What is required → Retype exactly the stretch of lines that begins at the line containing "D4: zener (A VIN, K GND) -> none" and ends at the last line of the data, with no other lines.

*** Supplied information ***

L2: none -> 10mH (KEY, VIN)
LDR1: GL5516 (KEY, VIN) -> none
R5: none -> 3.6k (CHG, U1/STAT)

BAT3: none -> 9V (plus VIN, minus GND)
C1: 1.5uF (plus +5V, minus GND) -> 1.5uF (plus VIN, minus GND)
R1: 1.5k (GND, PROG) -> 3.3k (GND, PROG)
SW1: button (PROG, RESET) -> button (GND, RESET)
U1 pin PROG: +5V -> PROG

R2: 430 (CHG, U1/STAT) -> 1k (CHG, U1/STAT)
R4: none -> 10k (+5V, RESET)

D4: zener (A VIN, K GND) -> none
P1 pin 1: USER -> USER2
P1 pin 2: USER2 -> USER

*** End of Supplied information ***

Expected answer →
D4: zener (A VIN, K GND) -> none
P1 pin 1: USER -> USER2
P1 pin 2: USER2 -> USER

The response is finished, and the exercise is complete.